Work instructions ▸
Copy the data word for word, keeping every line.

Given data ▸
^^^^^^^^^^^^^^^^

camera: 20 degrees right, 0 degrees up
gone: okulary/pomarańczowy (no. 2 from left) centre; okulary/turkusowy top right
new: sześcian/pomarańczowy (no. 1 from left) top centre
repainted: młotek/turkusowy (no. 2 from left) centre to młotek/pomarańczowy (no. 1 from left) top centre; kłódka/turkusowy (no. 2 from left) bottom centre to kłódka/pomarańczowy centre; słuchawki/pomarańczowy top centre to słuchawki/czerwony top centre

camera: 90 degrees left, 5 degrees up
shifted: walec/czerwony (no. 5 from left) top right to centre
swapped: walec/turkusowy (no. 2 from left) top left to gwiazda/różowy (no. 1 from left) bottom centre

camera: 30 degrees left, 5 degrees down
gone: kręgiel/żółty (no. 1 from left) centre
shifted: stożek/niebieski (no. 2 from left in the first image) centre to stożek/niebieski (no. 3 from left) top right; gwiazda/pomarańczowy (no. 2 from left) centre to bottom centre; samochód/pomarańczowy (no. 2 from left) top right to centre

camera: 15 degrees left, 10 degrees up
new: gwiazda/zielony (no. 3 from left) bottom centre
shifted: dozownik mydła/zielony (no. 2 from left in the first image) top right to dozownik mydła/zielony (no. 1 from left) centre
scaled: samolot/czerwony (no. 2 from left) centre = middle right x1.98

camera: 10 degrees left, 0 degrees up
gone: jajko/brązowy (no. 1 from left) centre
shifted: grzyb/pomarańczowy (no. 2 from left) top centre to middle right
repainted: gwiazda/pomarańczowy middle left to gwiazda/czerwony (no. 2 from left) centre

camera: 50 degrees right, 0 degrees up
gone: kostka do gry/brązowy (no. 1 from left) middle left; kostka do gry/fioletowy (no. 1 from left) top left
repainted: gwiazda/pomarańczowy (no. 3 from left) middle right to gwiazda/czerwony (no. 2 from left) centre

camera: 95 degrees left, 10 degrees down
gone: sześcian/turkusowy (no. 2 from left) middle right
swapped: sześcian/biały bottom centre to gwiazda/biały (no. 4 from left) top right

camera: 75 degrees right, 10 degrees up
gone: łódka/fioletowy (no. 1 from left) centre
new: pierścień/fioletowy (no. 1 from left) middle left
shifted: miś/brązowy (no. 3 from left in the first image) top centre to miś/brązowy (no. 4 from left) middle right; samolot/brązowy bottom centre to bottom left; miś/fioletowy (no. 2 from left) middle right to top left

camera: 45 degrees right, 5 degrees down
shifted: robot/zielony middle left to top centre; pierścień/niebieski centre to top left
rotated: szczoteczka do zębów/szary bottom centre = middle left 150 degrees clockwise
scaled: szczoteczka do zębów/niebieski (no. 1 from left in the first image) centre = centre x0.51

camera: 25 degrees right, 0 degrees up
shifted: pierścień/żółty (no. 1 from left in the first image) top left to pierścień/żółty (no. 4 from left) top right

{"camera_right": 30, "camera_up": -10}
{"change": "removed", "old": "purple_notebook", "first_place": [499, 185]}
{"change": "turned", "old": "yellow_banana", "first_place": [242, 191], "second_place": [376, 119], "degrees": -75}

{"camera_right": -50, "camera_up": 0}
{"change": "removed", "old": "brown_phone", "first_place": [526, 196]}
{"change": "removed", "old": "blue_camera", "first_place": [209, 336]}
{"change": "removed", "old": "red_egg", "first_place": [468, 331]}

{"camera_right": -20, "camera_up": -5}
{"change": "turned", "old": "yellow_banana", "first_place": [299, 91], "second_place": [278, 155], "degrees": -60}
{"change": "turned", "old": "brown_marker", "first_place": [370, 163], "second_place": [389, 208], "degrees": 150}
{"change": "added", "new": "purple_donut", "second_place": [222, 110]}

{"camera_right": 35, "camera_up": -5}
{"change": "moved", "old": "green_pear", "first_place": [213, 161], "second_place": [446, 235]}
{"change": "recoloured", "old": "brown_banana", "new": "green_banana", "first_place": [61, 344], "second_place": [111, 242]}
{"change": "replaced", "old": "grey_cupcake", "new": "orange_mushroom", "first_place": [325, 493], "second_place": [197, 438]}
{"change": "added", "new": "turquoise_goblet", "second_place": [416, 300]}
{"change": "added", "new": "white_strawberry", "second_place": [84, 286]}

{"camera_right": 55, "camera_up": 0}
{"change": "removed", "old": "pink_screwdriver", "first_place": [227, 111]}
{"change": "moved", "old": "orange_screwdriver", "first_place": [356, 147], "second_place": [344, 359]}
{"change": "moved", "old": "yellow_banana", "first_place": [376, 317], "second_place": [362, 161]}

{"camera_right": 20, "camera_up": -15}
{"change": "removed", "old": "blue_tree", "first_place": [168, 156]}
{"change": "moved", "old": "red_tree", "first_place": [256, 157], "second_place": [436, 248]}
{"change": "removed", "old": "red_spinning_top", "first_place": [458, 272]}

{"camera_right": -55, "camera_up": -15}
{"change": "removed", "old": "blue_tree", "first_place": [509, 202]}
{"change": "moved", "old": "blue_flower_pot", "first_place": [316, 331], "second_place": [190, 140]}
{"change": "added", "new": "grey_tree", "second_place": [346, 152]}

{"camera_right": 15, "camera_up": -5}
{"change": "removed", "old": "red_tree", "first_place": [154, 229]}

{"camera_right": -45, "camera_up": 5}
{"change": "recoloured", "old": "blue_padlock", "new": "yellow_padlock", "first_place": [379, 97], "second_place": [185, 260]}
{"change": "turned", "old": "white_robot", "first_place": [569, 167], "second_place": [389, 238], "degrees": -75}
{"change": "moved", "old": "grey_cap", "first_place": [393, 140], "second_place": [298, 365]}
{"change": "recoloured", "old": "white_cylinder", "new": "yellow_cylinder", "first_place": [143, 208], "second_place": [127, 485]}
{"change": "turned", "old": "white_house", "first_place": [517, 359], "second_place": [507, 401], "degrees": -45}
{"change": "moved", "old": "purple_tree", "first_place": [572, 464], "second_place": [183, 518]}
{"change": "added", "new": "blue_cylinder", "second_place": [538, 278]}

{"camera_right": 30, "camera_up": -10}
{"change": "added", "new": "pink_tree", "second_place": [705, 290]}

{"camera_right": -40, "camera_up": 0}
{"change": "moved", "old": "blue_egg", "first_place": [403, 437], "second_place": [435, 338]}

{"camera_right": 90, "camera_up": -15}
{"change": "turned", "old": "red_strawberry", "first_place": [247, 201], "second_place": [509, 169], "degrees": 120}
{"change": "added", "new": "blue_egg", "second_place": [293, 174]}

^^^^^^^^^^^^^^^^

Result below ▸
camera: 20 degrees right, 0 degrees up
gone: okulary/pomarańczowy (no. 2 from left) centre; okulary/turkusowy top right
new: sześcian/pomarańczowy (no. 1 from left) top centre
repainted: młotek/turkusowy (no. 2 from left) centre to młotek/pomarańczowy (no. 1 from left) top centre; kłódka/turkusowy (no. 2 from left) bottom centre to kłódka/pomarańczowy centre; słuchawki/pomarańczowy top centre to słuchawki/czerwony top centre

camera: 90 degrees left, 5 degrees up
shifted: walec/czerwony (no. 5 from left) top right to centre
swapped: walec/turkusowy (no. 2 from left) top left to gwiazda/różowy (no. 1 from left) bottom centre

camera: 30 degrees left, 5 degrees down
gone: kręgiel/żółty (no. 1 from left) centre
shifted: stożek/niebieski (no. 2 from left in the first image) centre to stożek/niebieski (no. 3 from left) top right; gwiazda/pomarańczowy (no. 2 from left) centre to bottom centre; samochód/pomarańczowy (no. 2 from left) top right to centre

camera: 15 degrees left, 10 degrees up
new: gwiazda/zielony (no. 3 from left) bottom centre
shifted: dozownik mydła/zielony (no. 2 from left in the first image) top right to dozownik mydła/zielony (no. 1 from left) centre
scaled: samolot/czerwony (no. 2 from left) centre = middle right x1.98

camera: 10 degrees left, 0 degrees up
gone: jajko/brązowy (no. 1 from left) centre
shifted: grzyb/pomarańczowy (no. 2 from left) top centre to middle right
repainted: gwiazda/pomarańczowy middle left to gwiazda/czerwony (no. 2 from left) centre

camera: 50 degrees right, 0 degrees up
gone: kostka do gry/brązowy (no. 1 from left) middle left; kostka do gry/fioletowy (no. 1 from left) top left
repainted: gwiazda/pomarańczowy (no. 3 from left) middle right to gwiazda/czerwony (no. 2 from left) centre

camera: 95 degrees left, 10 degrees down
gone: sześcian/turkusowy (no. 2 from left) middle right
swapped: sześcian/biały bottom centre to gwiazda/biały (no. 4 from left) top right

camera: 75 degrees right, 10 degrees up
gone: łódka/fioletowy (no. 1 from left) centre
new: pierścień/fioletowy (no. 1 from left) middle left
shifted: miś/brązowy (no. 3 from left in the first image) top centre to miś/brązowy (no. 4 from left) middle right; samolot/brązowy bottom centre to bottom left; miś/fioletowy (no. 2 from left) middle right to top left

camera: 45 degrees right, 5 degrees down
shifted: robot/zielony middle left to top centre; pierścień/niebieski centre to top left
rotated: szczoteczka do zębów/szary bottom centre = middle left 150 degrees clockwise
scaled: szczoteczka do zębów/niebieski (no. 1 from left in the first image) centre = centre x0.51

camera: 25 degrees right, 0 degrees up
shifted: pierścień/żółty (no. 1 from left in the first image) top left to pierścień/żółty (no. 4 from left) top right

{"camera_right": 30, "camera_up": -10}
{"change": "removed", "old": "purple_notebook", "first_place": [499, 185]}
{"change": "turned", "old": "yellow_banana", "first_place": [242, 191], "second_place": [376, 119], "degrees": -75}

{"camera_right": -50, "camera_up": 0}
{"change": "removed", "old": "brown_phone", "first_place": [526, 196]}
{"change": "removed", "old": "blue_camera", "first_place": [209, 336]}
{"change": "removed", "old": "red_egg", "first_place": [468, 331]}

{"camera_right": -20, "camera_up": -5}
{"change": "turned", "old": "yellow_banana", "first_place": [299, 91], "second_place": [278, 155], "degrees": -60}
{"change": "turned", "old": "brown_marker", "first_place": [370, 163], "second_place": [389, 208], "degrees": 150}
{"change": "added", "new": "purple_donut", "second_place": [222, 110]}

{"camera_right": 35, "camera_up": -5}
{"change": "moved", "old": "green_pear", "first_place": [213, 161], "second_place": [446, 235]}
{"change": "recoloured", "old": "brown_banana", "new": "green_banana", "first_place": [61, 344], "second_place": [111, 242]}
{"change": "replaced", "old": "grey_cupcake", "new": "orange_mushroom", "first_place": [325, 493], "second_place": [197, 438]}
{"change": "added", "new": "turquoise_goblet", "second_place": [416, 300]}
{"change": "added", "new": "white_strawberry", "second_place": [84, 286]}

{"camera_right": 55, "camera_up": 0}
{"change": "removed", "old": "pink_screwdriver", "first_place": [227, 111]}
{"change": "moved", "old": "orange_screwdriver", "first_place": [356, 147], "second_place": [344, 359]}
{"change": "moved", "old": "yellow_banana", "first_place": [376, 317], "second_place": [362, 161]}

{"camera_right": 20, "camera_up": -15}
{"change": "removed", "old": "blue_tree", "first_place": [168, 156]}
{"change": "moved", "old": "red_tree", "first_place": [256, 157], "second_place": [436, 248]}
{"change": "removed", "old": "red_spinning_top", "first_place": [458, 272]}

{"camera_right": -55, "camera_up": -15}
{"change": "removed", "old": "blue_tree", "first_place": [509, 202]}
{"change": "moved", "old": "blue_flower_pot", "first_place": [316, 331], "second_place": [190, 140]}
{"change": "added", "new": "grey_tree", "second_place": [346, 152]}

{"camera_right": 15, "camera_up": -5}
{"change": "removed", "old": "red_tree", "first_place": [154, 229]}

{"camera_right": -45, "camera_up": 5}
{"change": "recoloured", "old": "blue_padlock", "new": "yellow_padlock", "first_place": [379, 97], "second_place": [185, 260]}
{"change": "turned", "old": "white_robot", "first_place": [569, 167], "second_place": [389, 238], "degrees": -75}
{"change": "moved", "old": "grey_cap", "first_place": [393, 140], "second_place": [298, 365]}
{"change": "recoloured", "old": "white_cylinder", "new": "yellow_cylinder", "first_place": [143, 208], "second_place": [127, 485]}
{"change": "turned", "old": "white_house", "first_place": [517, 359], "second_place": [507, 401], "degrees": -45}
{"change": "moved", "old": "purple_tree", "first_place": [572, 464], "second_place": [183, 518]}
{"change": "added", "new": "blue_cylinder", "second_place": [538, 278]}

{"camera_right": 30, "camera_up": -10}
{"change": "added", "new": "pink_tree", "second_place": [705, 290]}

{"camera_right": -40, "camera_up": 0}
{"change": "moved", "old": "blue_egg", "first_place": [403, 437], "second_place": [435, 338]}

{"camera_right": 90, "camera_up": -15}
{"change": "turned", "old": "red_strawberry", "first_place": [247, 201], "second_place": [509, 169], "degrees": 120}
{"change": "added", "new": "blue_egg", "second_place": [293, 174]}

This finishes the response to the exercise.